**Requirement**. Copy out the listing that follows exactly, dropping every picture.

**Provided material**.
☆ ☆ ☆ ☆ ☆ ☆ ☆

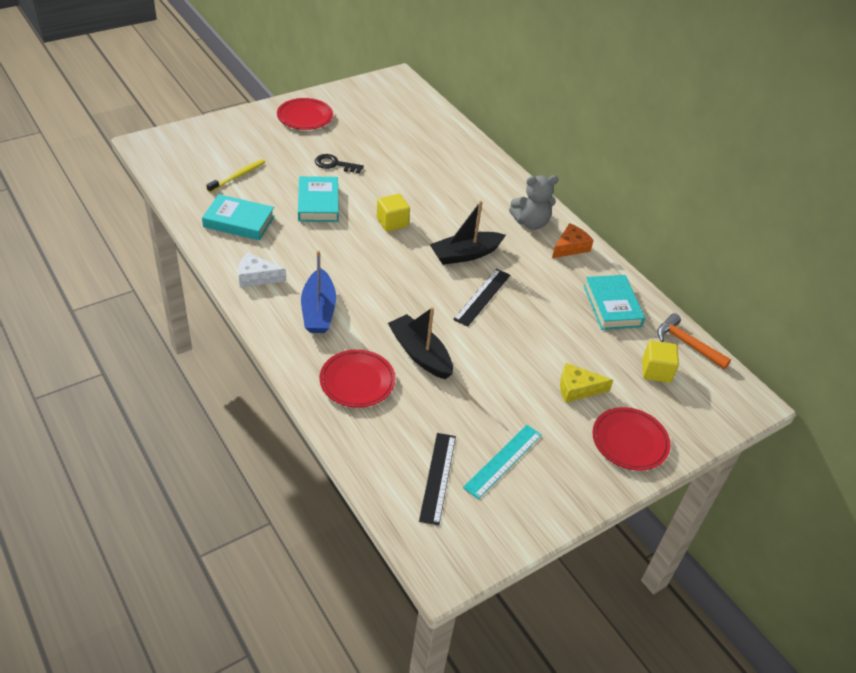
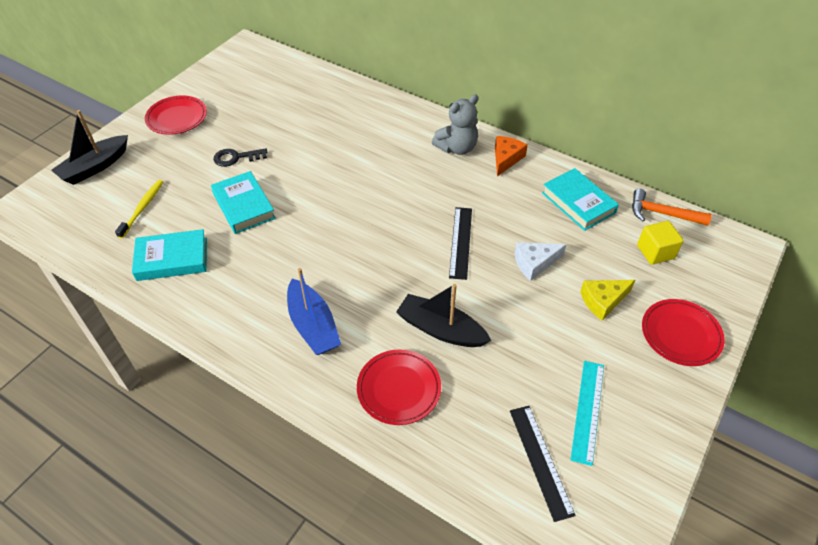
camera: 20 degrees left, 5 degrees up
(256, 277) = (227, 315): white cheese -> white cheese (534, 263)
(392, 222) = (329, 198): yellow cube -> none
(465, 254) = (418, 204): black boat -> black boat (95, 167)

☆ ☆ ☆ ☆ ☆ ☆ ☆

**Answer for this exercise**.
camera: 20 degrees left, 5 degrees up
(256, 277) = (227, 315): white cheese -> white cheese (534, 263)
(392, 222) = (329, 198): yellow cube -> none
(465, 254) = (418, 204): black boat -> black boat (95, 167)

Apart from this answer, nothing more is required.